» **What you should do**:
Reproduce precisely the lines between the start of the data below and the line with "(651, 444) = (442, 237): brown", both included.

» **Given data**:
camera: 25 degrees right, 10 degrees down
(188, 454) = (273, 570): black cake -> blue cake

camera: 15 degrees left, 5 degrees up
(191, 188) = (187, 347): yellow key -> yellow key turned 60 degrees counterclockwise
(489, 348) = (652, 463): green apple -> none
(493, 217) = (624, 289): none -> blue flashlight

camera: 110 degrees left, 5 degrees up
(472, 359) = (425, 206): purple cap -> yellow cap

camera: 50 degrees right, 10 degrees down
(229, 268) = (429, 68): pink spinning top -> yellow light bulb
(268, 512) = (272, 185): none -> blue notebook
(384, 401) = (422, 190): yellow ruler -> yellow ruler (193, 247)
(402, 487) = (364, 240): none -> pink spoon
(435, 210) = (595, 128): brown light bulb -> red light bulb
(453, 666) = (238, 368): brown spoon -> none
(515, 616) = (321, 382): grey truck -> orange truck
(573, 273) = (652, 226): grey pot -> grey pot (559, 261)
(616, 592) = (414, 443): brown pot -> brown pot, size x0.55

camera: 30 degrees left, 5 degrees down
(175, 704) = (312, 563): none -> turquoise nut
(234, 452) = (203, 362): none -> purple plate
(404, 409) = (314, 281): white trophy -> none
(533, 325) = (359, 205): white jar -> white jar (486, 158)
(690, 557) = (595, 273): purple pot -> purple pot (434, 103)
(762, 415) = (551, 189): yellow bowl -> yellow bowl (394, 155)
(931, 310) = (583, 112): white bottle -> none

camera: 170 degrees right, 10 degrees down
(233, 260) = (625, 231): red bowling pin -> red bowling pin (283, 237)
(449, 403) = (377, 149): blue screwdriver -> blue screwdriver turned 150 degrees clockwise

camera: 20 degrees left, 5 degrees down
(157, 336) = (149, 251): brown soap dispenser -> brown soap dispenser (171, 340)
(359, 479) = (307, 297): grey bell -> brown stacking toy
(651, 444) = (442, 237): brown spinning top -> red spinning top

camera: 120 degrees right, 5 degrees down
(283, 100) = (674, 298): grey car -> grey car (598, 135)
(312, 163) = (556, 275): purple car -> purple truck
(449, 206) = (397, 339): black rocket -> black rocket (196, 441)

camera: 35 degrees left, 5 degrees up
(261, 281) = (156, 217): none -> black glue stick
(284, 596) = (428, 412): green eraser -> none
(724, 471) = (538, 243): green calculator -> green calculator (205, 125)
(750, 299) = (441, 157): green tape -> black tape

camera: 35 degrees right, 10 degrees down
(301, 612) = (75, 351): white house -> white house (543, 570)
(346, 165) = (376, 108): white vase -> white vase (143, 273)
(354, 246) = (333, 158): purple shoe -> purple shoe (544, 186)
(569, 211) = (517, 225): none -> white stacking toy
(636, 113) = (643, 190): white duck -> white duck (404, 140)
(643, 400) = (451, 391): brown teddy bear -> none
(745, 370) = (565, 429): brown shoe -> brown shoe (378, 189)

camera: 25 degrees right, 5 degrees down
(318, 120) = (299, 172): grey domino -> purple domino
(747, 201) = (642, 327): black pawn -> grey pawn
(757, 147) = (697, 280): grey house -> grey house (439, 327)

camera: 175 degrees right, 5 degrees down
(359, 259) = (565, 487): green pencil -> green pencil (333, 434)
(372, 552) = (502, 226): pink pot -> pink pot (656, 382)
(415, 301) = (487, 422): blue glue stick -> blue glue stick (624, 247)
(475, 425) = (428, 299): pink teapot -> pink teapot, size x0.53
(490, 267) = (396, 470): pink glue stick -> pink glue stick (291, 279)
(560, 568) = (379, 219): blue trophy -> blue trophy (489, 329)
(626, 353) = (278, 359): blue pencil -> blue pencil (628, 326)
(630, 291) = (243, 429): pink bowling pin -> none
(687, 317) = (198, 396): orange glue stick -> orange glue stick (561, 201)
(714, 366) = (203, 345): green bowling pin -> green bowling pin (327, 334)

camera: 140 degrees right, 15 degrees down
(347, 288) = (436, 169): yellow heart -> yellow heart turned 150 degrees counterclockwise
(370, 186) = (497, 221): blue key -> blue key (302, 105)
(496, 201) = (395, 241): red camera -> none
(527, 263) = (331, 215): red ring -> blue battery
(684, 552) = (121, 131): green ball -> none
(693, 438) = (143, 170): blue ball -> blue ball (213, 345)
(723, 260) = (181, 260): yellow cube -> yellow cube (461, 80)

» **Expected output**:
camera: 25 degrees right, 10 degrees down
(188, 454) = (273, 570): black cake -> blue cake

camera: 15 degrees left, 5 degrees up
(191, 188) = (187, 347): yellow key -> yellow key turned 60 degrees counterclockwise
(489, 348) = (652, 463): green apple -> none
(493, 217) = (624, 289): none -> blue flashlight

camera: 110 degrees left, 5 degrees up
(472, 359) = (425, 206): purple cap -> yellow cap

camera: 50 degrees right, 10 degrees down
(229, 268) = (429, 68): pink spinning top -> yellow light bulb
(268, 512) = (272, 185): none -> blue notebook
(384, 401) = (422, 190): yellow ruler -> yellow ruler (193, 247)
(402, 487) = (364, 240): none -> pink spoon
(435, 210) = (595, 128): brown light bulb -> red light bulb
(453, 666) = (238, 368): brown spoon -> none
(515, 616) = (321, 382): grey truck -> orange truck
(573, 273) = (652, 226): grey pot -> grey pot (559, 261)
(616, 592) = (414, 443): brown pot -> brown pot, size x0.55

camera: 30 degrees left, 5 degrees down
(175, 704) = (312, 563): none -> turquoise nut
(234, 452) = (203, 362): none -> purple plate
(404, 409) = (314, 281): white trophy -> none
(533, 325) = (359, 205): white jar -> white jar (486, 158)
(690, 557) = (595, 273): purple pot -> purple pot (434, 103)
(762, 415) = (551, 189): yellow bowl -> yellow bowl (394, 155)
(931, 310) = (583, 112): white bottle -> none

camera: 170 degrees right, 10 degrees down
(233, 260) = (625, 231): red bowling pin -> red bowling pin (283, 237)
(449, 403) = (377, 149): blue screwdriver -> blue screwdriver turned 150 degrees clockwise

camera: 20 degrees left, 5 degrees down
(157, 336) = (149, 251): brown soap dispenser -> brown soap dispenser (171, 340)
(359, 479) = (307, 297): grey bell -> brown stacking toy
(651, 444) = (442, 237): brown spinning top -> red spinning top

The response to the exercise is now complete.